**Required work:** Copy out again, unchanged, the line that contains "blue brick D1:E2" and every line after it down to the last line of the data.

(Beginning of Source material)

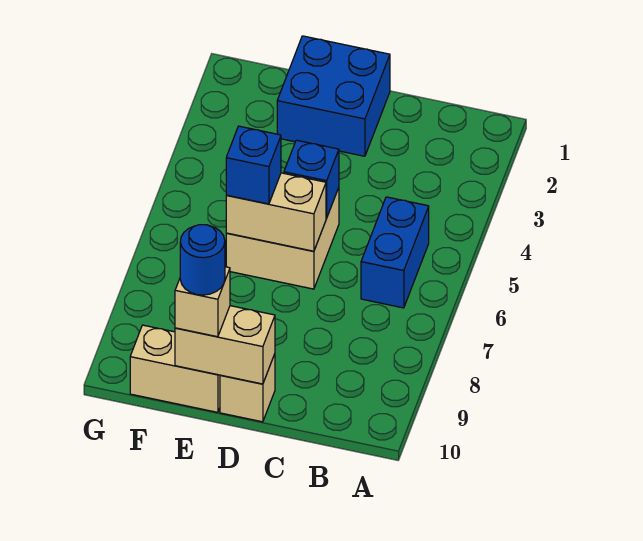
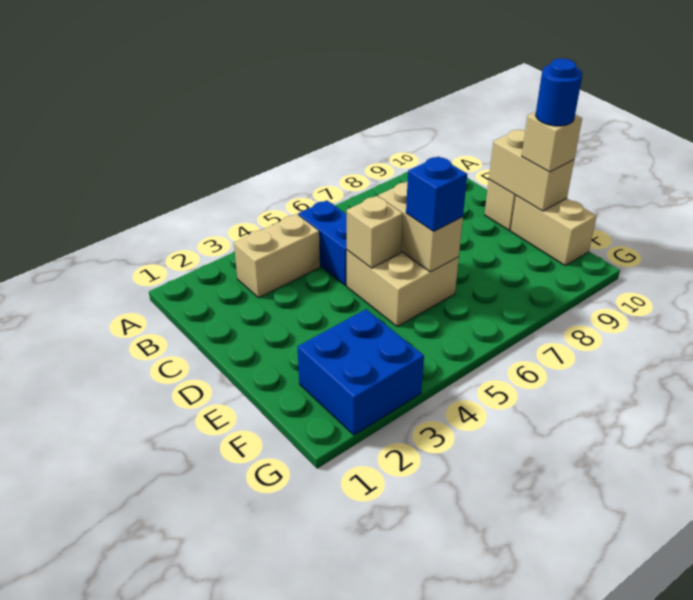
none -> tan brick B3:B4 level 1
blue brick B5:B6 level 1 -> blue brick B5:C5 level 1
blue brick D1:E2 level 1 -> blue brick F2:G3 level 1
blue brick D5 level 2 -> tan brick D5 level 2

(End of Source material)

**Response:**
blue brick D1:E2 level 1 -> blue brick F2:G3 level 1
blue brick D5 level 2 -> tan brick D5 level 2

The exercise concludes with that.